TASK DESCRIPTION: Using the data beneath this instruction, retype only the lines from the one that contains "first_place: [212, 318, 278, 375]" down to the one that contains "old: rocket/green", both included, exactly as they appear.

Extracted records:

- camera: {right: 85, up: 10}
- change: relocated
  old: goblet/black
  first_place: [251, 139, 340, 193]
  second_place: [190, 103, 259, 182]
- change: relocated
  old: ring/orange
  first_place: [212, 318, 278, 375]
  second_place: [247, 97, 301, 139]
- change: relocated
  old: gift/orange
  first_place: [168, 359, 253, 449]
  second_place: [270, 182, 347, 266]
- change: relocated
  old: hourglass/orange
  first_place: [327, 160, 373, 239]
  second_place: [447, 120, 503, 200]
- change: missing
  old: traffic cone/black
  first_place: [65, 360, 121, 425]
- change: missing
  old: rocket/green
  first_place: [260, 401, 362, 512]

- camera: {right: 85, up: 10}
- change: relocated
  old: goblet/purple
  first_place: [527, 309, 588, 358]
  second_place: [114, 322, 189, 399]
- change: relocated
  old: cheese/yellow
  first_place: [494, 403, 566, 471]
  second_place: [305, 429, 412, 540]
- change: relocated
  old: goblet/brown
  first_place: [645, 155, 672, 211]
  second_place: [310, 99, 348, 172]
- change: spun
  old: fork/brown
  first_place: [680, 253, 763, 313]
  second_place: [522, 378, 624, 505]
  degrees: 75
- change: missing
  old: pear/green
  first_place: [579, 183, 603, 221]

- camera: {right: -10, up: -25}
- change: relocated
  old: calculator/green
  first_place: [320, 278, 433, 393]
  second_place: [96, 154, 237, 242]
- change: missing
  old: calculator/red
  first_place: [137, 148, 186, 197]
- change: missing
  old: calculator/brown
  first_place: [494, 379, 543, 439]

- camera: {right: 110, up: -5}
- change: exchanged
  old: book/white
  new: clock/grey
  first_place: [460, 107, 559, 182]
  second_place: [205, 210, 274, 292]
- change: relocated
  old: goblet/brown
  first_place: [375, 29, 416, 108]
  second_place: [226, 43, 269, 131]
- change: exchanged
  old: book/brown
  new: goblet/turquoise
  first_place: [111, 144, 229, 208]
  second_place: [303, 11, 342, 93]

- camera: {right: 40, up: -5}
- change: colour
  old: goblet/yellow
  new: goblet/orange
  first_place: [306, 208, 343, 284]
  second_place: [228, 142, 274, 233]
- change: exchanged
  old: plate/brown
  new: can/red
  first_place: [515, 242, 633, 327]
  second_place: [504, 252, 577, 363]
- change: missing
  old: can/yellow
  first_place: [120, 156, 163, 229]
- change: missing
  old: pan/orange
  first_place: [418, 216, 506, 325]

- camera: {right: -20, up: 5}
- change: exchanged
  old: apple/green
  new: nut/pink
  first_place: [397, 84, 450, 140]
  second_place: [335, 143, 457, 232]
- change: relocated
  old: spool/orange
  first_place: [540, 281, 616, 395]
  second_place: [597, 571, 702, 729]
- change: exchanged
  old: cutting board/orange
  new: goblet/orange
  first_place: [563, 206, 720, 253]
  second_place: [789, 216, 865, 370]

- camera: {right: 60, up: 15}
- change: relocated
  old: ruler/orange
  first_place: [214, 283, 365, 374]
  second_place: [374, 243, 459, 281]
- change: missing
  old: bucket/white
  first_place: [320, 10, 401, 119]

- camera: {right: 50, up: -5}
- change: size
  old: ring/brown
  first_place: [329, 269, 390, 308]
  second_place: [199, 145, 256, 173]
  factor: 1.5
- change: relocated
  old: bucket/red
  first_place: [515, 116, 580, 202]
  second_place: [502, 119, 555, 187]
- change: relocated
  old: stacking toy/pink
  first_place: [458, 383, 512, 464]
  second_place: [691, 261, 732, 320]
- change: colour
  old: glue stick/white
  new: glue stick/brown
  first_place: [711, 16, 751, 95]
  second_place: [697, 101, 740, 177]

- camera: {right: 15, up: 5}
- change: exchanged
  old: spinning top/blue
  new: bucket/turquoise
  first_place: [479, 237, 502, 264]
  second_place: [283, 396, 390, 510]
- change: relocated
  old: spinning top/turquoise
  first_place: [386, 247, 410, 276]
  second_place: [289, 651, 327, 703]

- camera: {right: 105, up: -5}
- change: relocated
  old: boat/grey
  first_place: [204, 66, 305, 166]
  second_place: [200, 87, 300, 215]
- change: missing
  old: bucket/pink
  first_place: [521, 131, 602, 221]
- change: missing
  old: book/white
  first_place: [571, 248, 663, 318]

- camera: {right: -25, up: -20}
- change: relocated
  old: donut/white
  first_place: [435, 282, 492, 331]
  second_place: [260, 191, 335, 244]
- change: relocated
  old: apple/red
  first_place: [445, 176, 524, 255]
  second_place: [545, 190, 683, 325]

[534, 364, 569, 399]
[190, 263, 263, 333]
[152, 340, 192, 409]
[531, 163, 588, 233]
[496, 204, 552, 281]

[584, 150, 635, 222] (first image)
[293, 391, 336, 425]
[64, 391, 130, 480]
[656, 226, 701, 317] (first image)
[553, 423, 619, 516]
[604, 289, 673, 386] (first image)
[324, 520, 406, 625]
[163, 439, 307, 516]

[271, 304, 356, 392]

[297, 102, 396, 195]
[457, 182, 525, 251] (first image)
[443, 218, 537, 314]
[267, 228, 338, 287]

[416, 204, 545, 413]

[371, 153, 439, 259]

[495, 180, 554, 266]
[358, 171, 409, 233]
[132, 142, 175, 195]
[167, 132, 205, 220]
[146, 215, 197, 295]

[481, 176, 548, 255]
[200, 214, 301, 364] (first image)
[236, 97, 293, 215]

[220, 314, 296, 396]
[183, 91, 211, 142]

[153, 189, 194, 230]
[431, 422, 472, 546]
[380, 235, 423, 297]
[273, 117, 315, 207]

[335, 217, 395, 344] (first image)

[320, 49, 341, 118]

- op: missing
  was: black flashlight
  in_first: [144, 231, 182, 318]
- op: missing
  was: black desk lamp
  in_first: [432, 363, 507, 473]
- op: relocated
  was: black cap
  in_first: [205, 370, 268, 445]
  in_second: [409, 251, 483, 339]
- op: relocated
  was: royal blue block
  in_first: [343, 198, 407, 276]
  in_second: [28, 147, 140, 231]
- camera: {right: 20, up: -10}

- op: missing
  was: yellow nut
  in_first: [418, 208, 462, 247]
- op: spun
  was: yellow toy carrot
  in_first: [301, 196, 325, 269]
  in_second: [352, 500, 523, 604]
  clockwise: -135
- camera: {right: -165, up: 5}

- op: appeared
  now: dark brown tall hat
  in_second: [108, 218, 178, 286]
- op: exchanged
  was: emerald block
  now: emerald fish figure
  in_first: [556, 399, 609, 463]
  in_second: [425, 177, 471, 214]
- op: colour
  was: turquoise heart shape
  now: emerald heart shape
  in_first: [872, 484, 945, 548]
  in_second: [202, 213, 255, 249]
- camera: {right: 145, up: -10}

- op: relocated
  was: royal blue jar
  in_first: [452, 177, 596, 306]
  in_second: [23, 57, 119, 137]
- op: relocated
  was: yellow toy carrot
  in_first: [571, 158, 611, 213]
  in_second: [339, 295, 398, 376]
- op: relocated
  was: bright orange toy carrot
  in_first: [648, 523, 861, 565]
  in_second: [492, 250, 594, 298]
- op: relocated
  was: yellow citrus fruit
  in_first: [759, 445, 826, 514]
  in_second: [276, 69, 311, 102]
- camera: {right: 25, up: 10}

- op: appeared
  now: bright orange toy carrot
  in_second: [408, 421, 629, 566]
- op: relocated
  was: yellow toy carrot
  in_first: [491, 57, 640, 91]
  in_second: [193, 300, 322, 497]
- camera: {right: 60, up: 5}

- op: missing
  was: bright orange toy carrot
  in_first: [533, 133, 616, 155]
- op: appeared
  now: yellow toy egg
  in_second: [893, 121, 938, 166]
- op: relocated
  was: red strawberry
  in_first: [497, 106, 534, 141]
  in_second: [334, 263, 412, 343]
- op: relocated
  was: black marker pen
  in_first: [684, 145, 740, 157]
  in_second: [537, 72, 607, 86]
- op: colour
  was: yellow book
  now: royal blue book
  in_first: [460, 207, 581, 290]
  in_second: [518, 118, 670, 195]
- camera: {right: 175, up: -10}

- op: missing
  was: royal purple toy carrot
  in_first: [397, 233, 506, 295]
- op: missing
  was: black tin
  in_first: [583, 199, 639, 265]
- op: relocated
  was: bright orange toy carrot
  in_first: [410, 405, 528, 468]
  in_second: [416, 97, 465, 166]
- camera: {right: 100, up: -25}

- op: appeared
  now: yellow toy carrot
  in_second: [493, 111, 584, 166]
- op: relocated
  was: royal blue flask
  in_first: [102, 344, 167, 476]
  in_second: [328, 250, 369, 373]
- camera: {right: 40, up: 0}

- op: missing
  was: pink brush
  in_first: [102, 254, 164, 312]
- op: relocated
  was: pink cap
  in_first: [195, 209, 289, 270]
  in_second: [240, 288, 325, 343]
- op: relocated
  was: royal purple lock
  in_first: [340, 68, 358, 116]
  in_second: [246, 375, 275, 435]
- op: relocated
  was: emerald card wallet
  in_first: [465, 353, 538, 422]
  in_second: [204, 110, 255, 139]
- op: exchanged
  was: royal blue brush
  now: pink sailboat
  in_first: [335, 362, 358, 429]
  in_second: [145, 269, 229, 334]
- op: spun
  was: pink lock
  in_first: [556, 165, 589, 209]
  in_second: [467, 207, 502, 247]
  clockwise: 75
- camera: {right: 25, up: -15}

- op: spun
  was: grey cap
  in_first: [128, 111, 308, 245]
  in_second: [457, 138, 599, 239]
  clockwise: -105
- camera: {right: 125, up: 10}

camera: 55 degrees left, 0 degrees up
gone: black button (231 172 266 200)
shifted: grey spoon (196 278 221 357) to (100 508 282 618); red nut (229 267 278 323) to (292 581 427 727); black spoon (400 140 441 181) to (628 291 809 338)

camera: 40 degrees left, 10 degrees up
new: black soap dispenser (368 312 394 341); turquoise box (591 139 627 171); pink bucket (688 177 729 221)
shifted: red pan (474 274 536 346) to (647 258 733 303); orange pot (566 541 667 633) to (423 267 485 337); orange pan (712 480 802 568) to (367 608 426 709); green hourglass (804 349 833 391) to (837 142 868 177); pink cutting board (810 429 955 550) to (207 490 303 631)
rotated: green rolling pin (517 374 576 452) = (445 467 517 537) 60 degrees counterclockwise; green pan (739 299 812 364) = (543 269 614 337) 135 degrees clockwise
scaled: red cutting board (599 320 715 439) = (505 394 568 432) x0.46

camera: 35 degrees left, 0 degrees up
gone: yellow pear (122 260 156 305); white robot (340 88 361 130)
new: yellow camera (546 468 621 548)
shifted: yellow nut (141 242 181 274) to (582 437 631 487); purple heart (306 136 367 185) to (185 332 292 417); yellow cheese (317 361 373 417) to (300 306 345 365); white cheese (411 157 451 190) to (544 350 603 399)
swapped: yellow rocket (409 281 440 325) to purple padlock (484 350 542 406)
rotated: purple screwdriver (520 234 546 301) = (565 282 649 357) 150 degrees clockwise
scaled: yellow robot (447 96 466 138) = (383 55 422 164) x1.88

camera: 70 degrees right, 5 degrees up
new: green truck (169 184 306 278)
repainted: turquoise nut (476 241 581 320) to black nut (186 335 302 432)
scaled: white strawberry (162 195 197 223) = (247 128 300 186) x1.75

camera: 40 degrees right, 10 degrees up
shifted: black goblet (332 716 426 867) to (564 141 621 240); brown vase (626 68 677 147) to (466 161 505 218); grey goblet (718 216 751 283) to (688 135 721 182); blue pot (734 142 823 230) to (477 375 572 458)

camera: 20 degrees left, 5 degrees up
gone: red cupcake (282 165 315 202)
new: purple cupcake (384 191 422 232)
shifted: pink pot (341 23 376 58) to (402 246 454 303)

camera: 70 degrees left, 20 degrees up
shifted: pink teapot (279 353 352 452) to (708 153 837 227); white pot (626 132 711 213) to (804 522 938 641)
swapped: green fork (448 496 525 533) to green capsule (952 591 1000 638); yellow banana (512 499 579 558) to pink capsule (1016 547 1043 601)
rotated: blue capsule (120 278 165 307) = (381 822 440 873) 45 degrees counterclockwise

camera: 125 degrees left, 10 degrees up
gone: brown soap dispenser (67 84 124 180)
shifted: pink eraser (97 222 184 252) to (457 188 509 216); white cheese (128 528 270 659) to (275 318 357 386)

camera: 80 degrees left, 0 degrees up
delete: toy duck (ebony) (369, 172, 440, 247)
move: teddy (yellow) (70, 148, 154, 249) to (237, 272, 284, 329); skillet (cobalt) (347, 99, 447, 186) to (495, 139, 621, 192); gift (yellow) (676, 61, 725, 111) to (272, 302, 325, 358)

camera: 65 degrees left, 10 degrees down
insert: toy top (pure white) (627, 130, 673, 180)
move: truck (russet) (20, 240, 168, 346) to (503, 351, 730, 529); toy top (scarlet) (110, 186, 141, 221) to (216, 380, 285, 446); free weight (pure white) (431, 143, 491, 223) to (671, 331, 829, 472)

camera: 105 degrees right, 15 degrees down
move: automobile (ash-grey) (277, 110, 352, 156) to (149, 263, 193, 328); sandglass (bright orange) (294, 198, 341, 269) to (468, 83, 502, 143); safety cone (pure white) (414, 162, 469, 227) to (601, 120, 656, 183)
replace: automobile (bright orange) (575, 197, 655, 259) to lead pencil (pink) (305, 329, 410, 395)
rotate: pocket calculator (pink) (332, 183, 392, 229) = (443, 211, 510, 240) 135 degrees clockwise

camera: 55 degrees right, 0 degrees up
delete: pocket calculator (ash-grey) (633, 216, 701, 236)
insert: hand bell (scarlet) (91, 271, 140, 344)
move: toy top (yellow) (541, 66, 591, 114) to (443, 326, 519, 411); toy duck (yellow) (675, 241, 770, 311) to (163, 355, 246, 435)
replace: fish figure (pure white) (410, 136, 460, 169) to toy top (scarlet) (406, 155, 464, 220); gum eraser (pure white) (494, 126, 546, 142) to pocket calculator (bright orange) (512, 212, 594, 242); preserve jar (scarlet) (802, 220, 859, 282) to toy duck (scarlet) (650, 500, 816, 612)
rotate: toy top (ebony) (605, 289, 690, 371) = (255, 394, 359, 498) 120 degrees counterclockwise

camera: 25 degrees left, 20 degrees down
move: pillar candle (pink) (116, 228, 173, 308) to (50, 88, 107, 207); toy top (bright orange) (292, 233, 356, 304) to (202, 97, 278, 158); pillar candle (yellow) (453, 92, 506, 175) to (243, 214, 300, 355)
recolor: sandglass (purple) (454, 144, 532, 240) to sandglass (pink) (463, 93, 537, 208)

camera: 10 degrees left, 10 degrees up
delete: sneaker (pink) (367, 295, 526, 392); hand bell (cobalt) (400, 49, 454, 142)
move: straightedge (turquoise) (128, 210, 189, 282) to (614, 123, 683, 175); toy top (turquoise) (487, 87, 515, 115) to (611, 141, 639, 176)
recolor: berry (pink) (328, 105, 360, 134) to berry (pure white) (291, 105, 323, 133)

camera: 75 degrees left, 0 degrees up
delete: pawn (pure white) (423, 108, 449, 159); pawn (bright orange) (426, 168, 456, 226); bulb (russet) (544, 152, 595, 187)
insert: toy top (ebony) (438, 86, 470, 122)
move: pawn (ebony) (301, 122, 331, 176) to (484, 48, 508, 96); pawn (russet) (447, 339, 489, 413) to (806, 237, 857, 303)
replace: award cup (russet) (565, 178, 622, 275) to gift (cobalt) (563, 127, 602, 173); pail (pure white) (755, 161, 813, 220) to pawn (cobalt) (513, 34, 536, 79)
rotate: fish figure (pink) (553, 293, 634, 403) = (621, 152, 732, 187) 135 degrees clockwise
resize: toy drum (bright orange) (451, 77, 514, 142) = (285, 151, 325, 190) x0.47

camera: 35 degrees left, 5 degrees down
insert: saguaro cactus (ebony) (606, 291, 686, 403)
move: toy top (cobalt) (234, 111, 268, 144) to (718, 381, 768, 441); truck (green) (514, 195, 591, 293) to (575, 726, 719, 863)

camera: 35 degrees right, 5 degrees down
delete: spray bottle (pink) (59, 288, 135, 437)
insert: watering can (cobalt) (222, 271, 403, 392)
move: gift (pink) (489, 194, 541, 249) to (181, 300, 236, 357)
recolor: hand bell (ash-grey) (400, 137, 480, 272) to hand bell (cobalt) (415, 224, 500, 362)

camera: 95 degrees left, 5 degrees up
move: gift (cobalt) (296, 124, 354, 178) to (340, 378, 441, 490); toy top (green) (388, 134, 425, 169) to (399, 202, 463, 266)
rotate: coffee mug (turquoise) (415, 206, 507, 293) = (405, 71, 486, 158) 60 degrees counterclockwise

OUTPUT BELOW:
  first_place: [212, 318, 278, 375]
  second_place: [247, 97, 301, 139]
- change: relocated
  old: gift/orange
  first_place: [168, 359, 253, 449]
  second_place: [270, 182, 347, 266]
- change: relocated
  old: hourglass/orange
  first_place: [327, 160, 373, 239]
  second_place: [447, 120, 503, 200]
- change: missing
  old: traffic cone/black
  first_place: [65, 360, 121, 425]
- change: missing
  old: rocket/green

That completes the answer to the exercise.